Data extracted from a collection:
[Start of section]

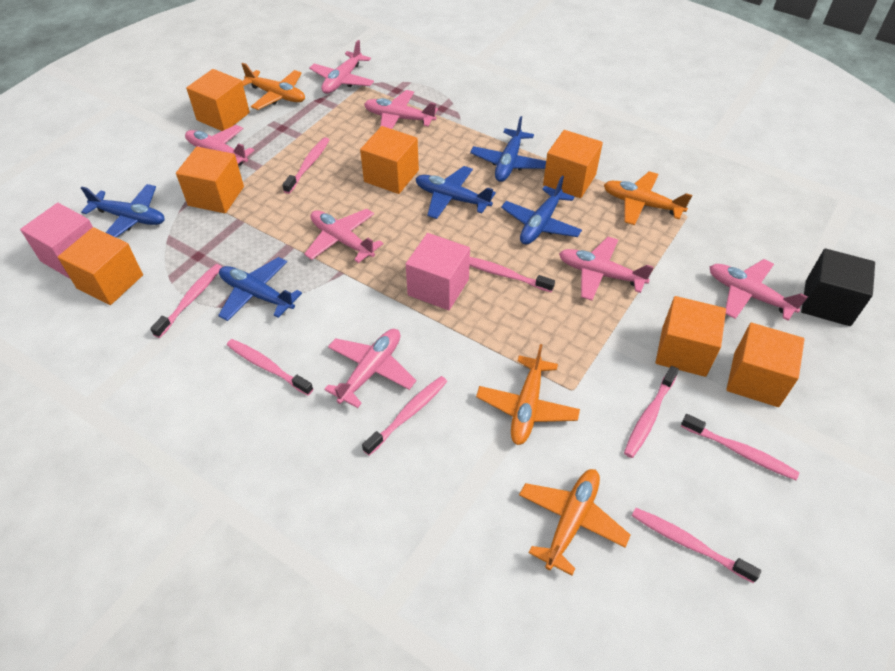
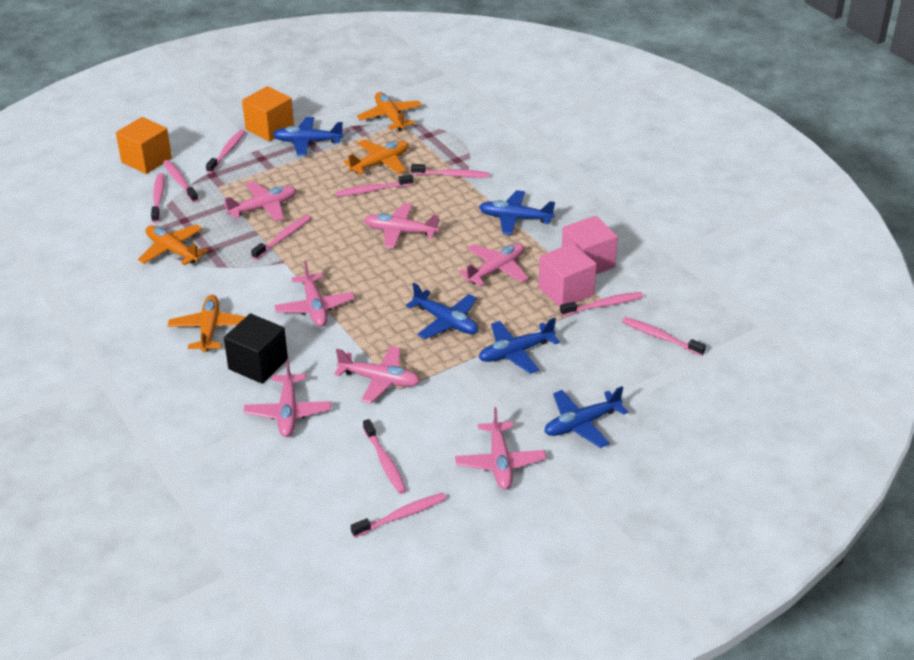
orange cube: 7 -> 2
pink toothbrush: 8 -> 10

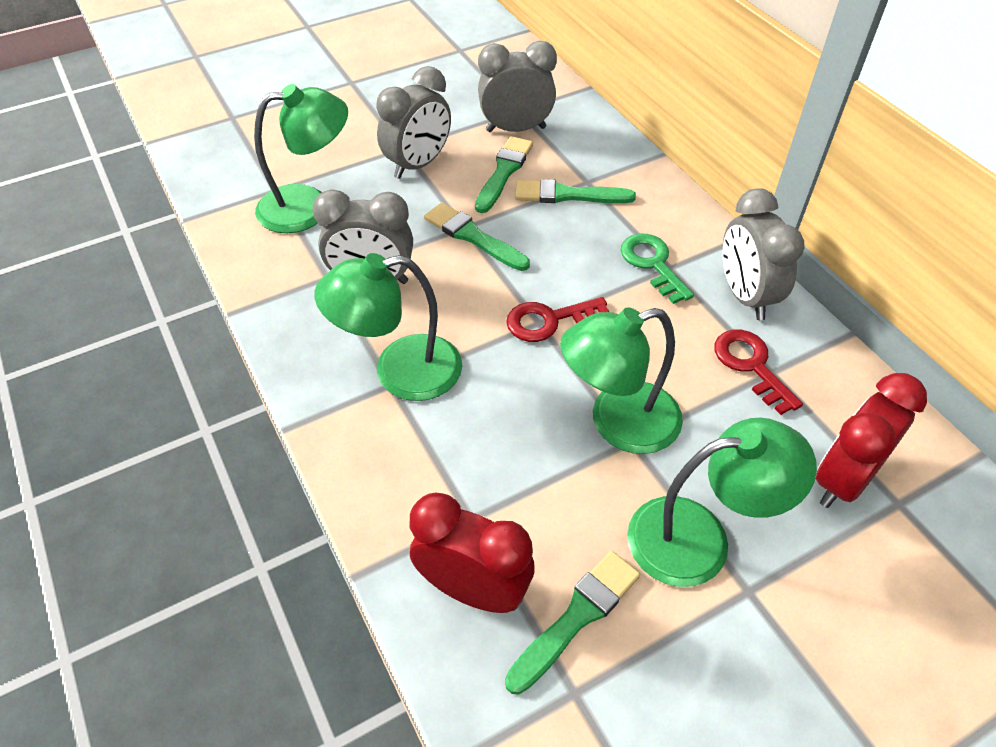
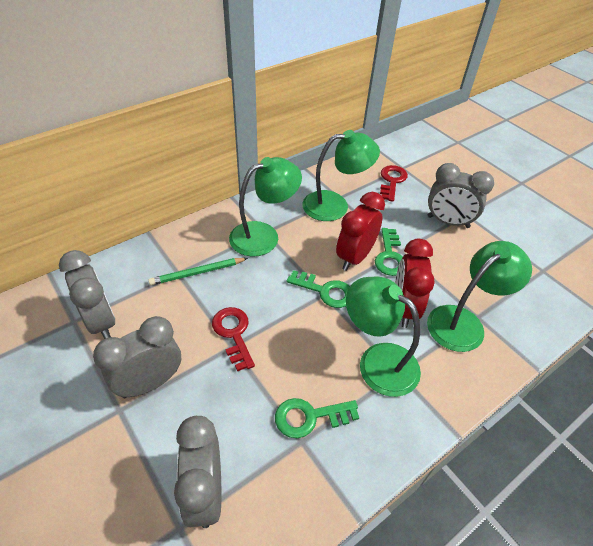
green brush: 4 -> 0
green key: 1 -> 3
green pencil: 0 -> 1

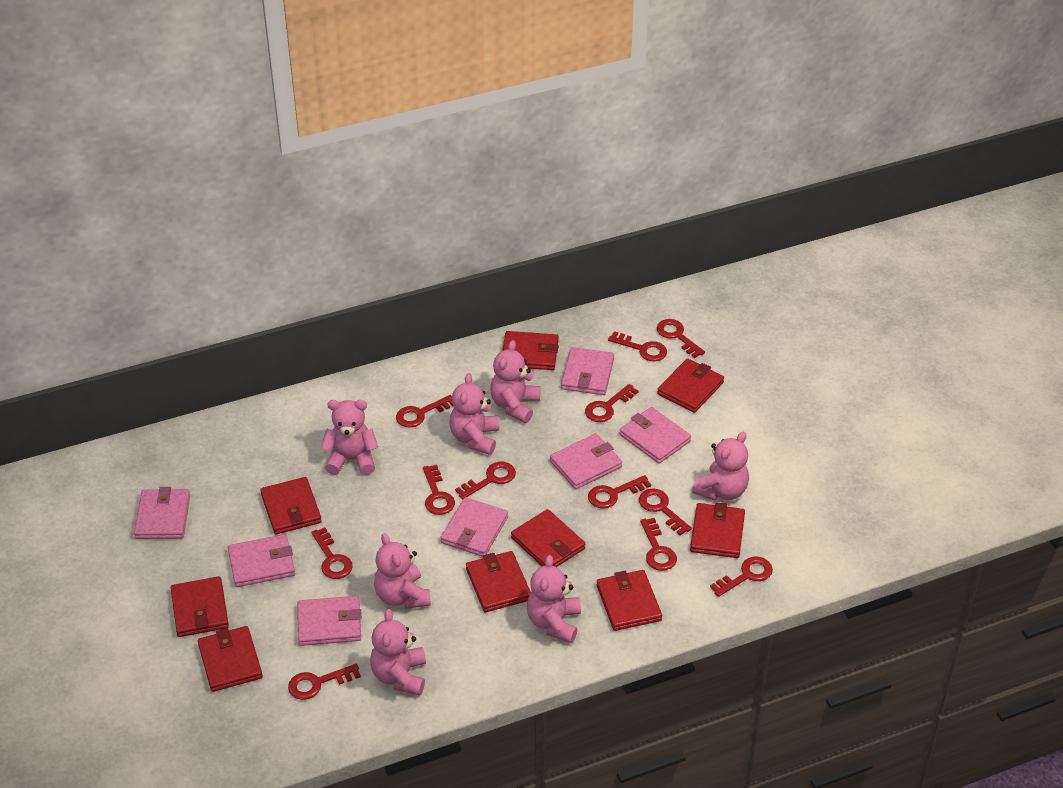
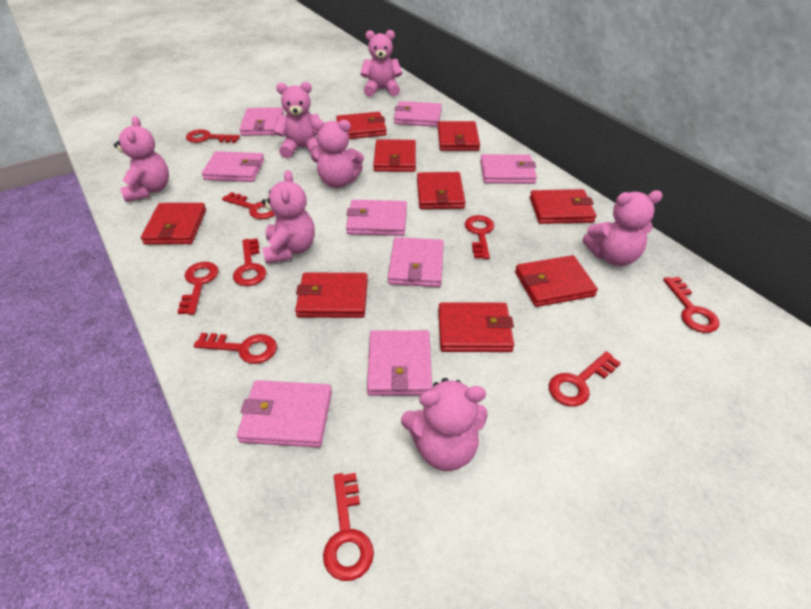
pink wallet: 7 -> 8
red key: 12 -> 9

[End of section]

WHAT IS NEEDED:
Count of lines in the data above that contain the string "green": give this number and no other words.

EXPECTED ANSWER:
3